[Stored items from a collection]
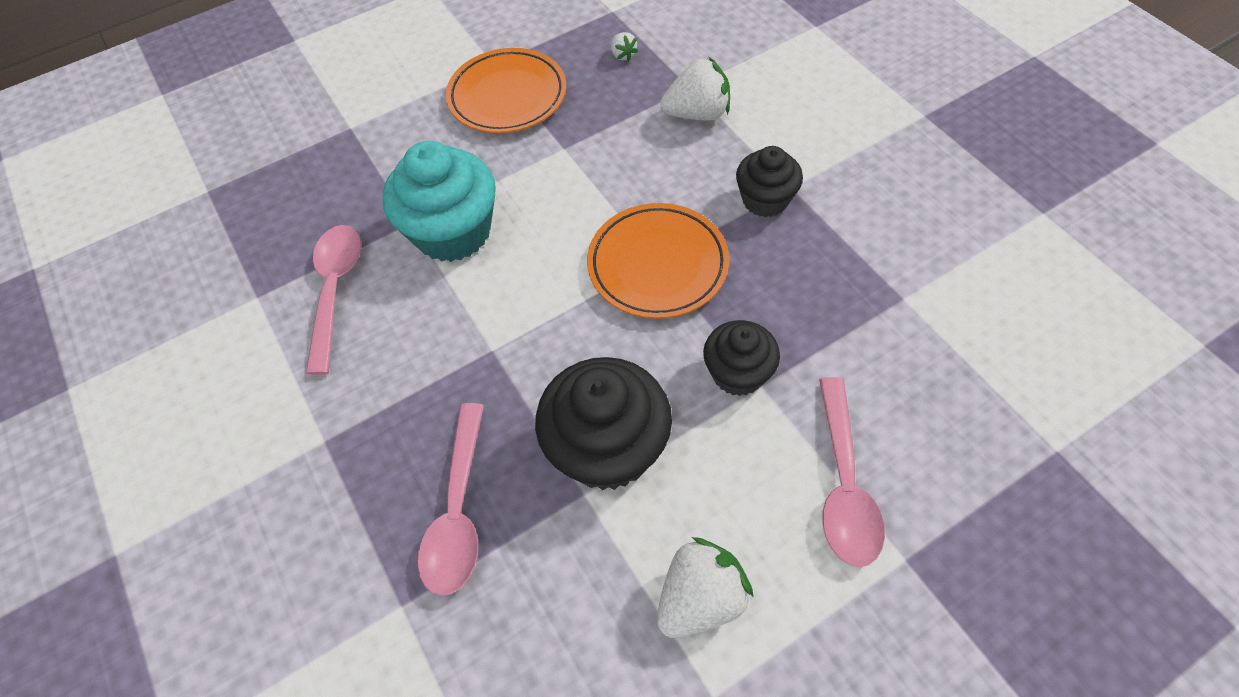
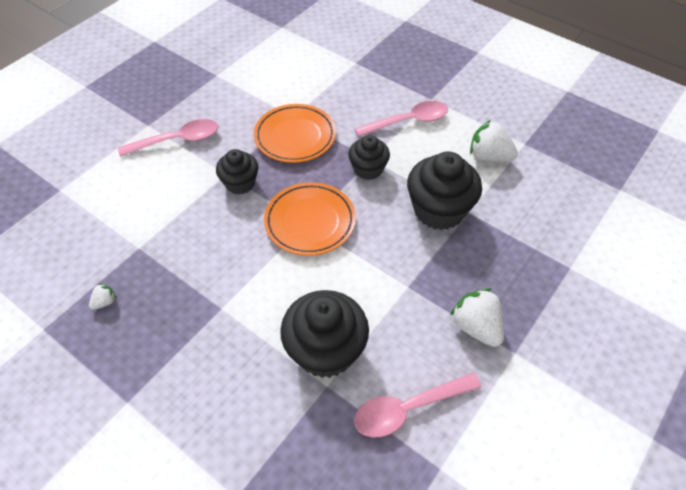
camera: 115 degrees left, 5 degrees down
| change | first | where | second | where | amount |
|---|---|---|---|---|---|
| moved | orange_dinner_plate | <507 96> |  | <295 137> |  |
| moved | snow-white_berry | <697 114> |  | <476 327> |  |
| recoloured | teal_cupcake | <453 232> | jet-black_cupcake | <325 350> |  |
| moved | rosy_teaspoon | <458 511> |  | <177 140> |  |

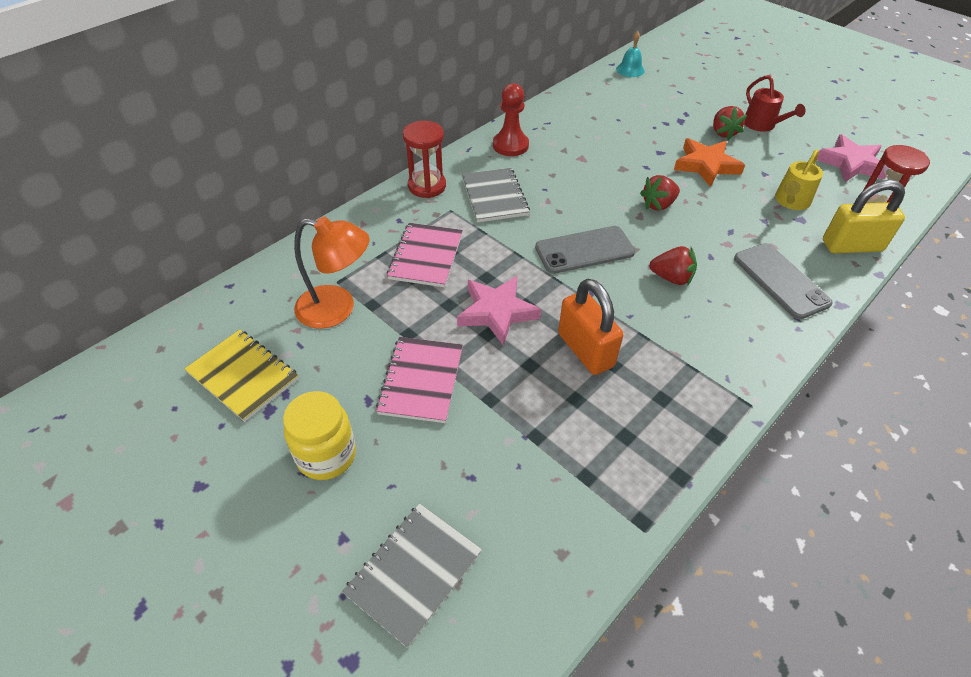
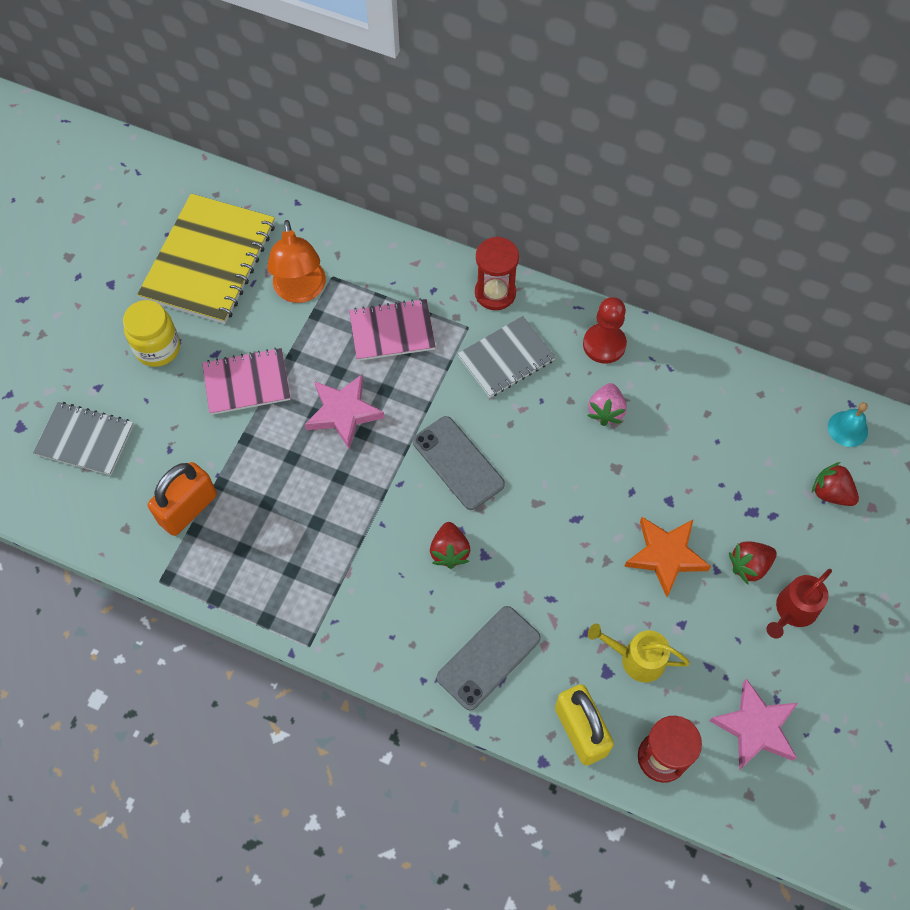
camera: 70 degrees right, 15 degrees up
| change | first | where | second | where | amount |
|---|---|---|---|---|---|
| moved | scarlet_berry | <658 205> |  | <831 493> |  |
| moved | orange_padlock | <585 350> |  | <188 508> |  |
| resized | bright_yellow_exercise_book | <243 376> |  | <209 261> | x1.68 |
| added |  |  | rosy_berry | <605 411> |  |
...
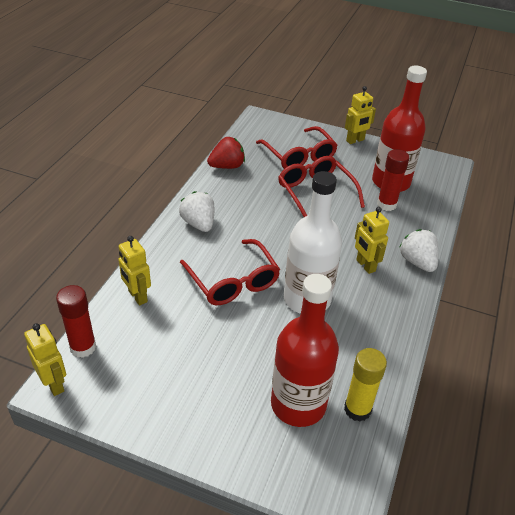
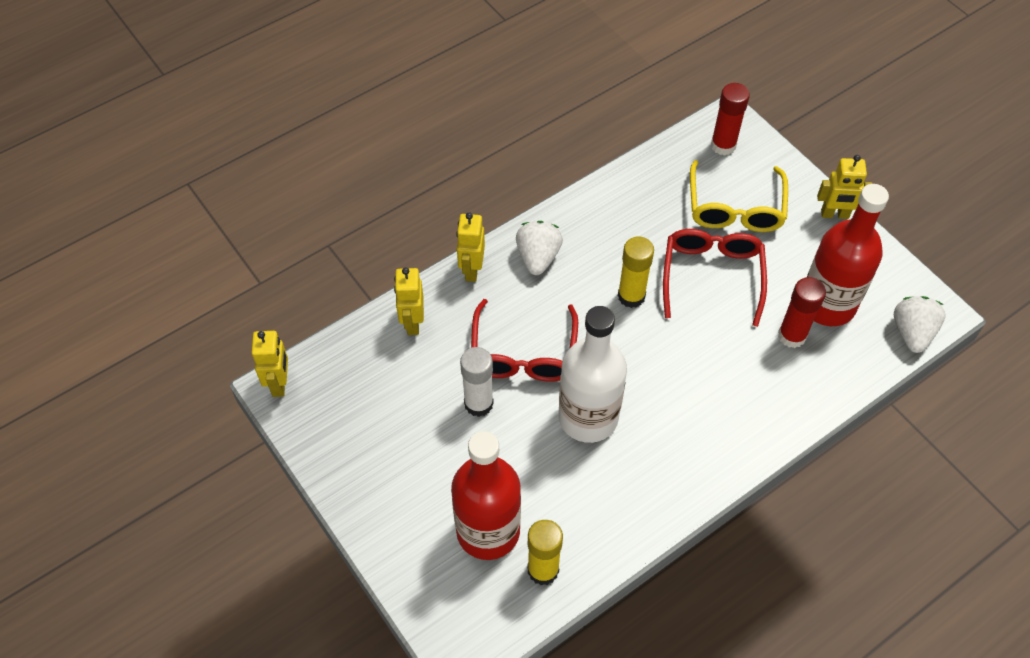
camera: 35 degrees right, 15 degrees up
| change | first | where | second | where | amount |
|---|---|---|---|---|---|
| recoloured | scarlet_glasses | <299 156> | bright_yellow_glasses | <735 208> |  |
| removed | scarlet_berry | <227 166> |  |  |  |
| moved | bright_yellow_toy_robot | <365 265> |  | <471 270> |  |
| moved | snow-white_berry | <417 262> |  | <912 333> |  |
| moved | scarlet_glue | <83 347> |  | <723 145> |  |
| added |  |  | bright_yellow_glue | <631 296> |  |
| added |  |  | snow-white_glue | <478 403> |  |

Work to be completed »
Retype only this portion of the data above: the line containing "camera: 115 degrees left, 5 degrees down", the line containing "recoloured | teal_cupcake", and all lines between them, exactly.

Exercise result »
camera: 115 degrees left, 5 degrees down
| change | first | where | second | where | amount |
|---|---|---|---|---|---|
| moved | orange_dinner_plate | <507 96> |  | <295 137> |  |
| moved | snow-white_berry | <697 114> |  | <476 327> |  |
| recoloured | teal_cupcake | <453 232> | jet-black_cupcake | <325 350> |  |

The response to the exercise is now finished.